▶ _Instructions to follow_: Please restate word for word all lines from the one containing "(703, 310) = (406, 454): orange" to the final line of the entries, and include no pictures.

▶ _The records_:
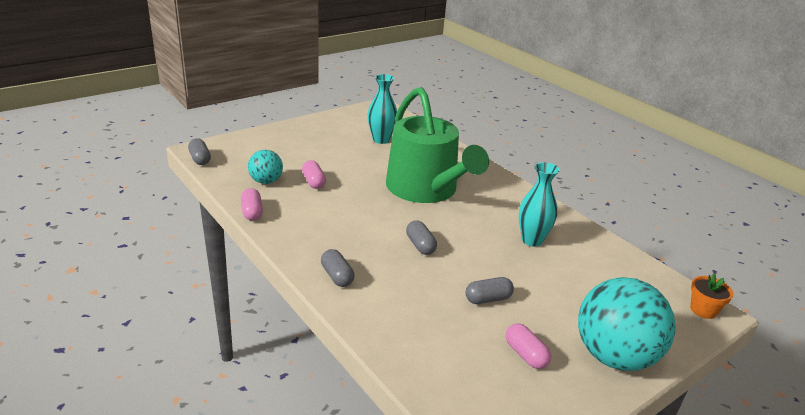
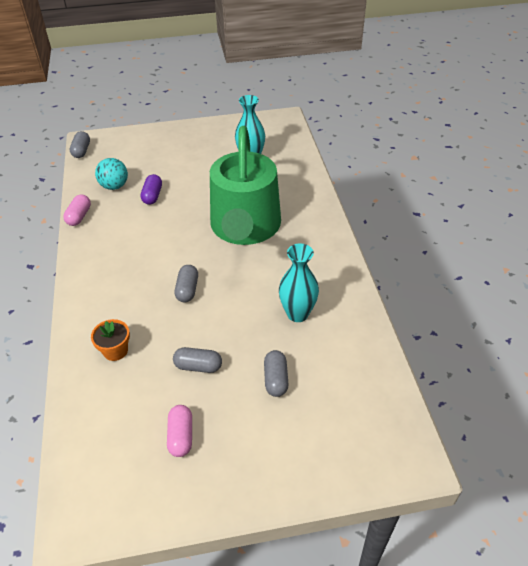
camera: 30 degrees right, 15 degrees up
(313, 182) = (152, 196): pink capsule -> purple capsule
(337, 276) = (93, 301): grey capsule -> grey capsule (276, 379)
(614, 356) = (261, 470): turquoise ball -> none
(703, 310) = (406, 454): orange flower pot -> orange flower pot (115, 351)

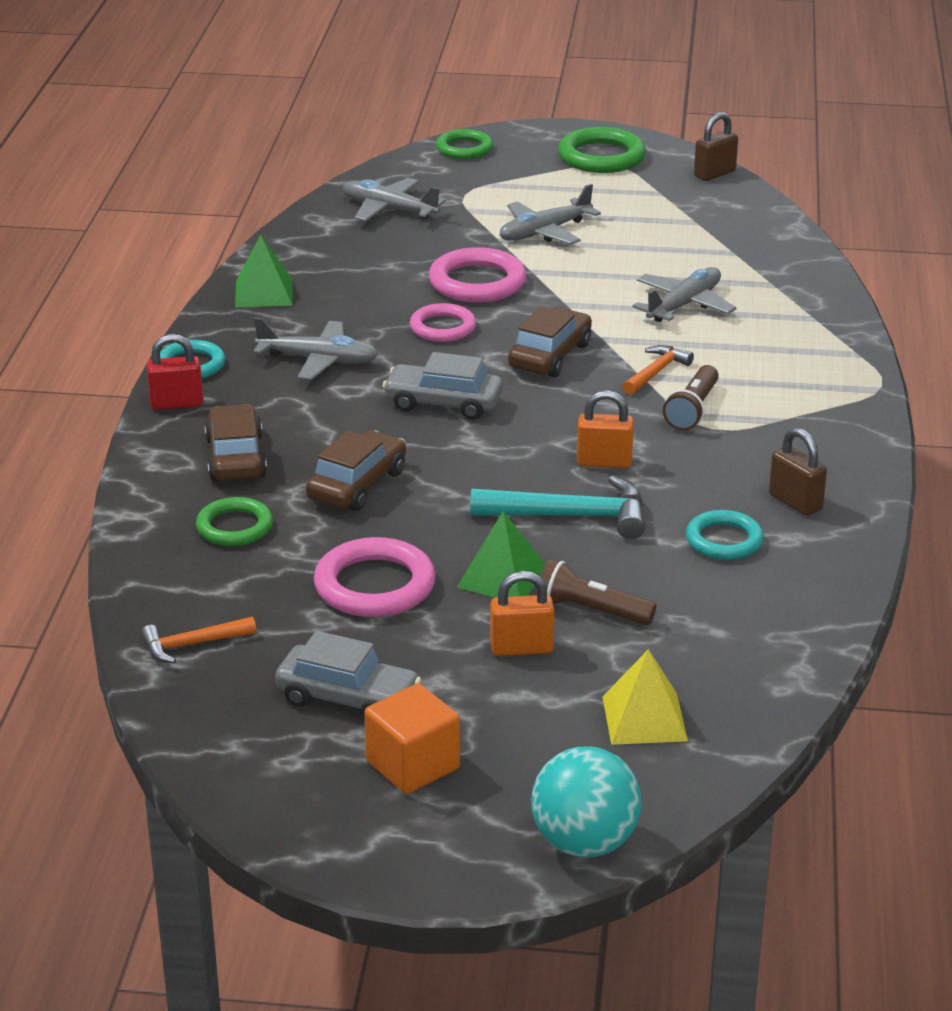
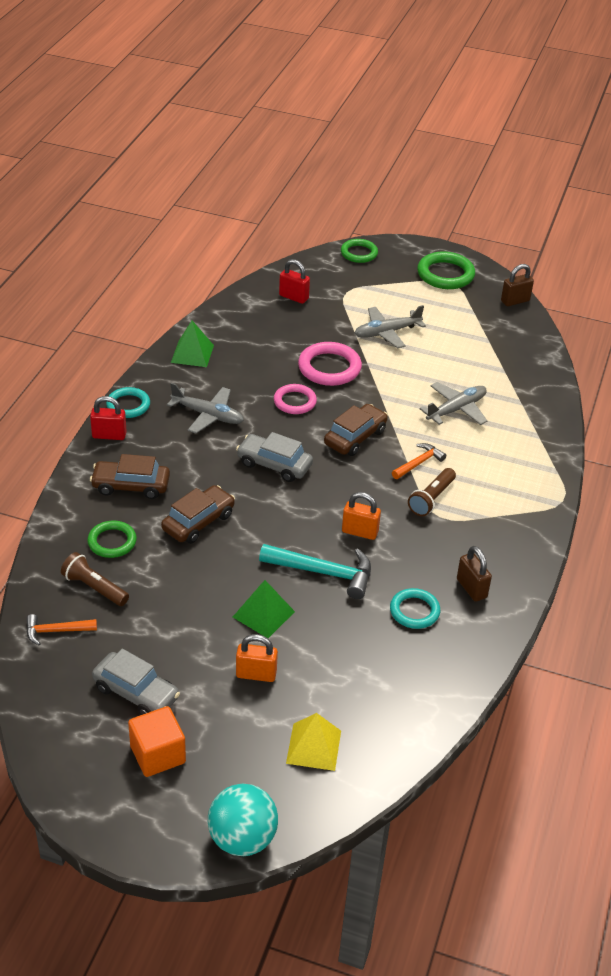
camera: 10 degrees right, 10 degrees up
(235, 458) = (131, 486): brown car -> brown car turned 90 degrees counterclockwise
(374, 585) = (182, 605): pink ring -> none
(389, 209) = (293, 297): grey plane -> red padlock
(591, 611) = (310, 652): brown flashlight -> brown flashlight (94, 588)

▶ _Written reply_:
(703, 310) = (406, 454): orange flower pot -> orange flower pot (115, 351)

camera: 10 degrees right, 10 degrees up
(235, 458) = (131, 486): brown car -> brown car turned 90 degrees counterclockwise
(374, 585) = (182, 605): pink ring -> none
(389, 209) = (293, 297): grey plane -> red padlock
(591, 611) = (310, 652): brown flashlight -> brown flashlight (94, 588)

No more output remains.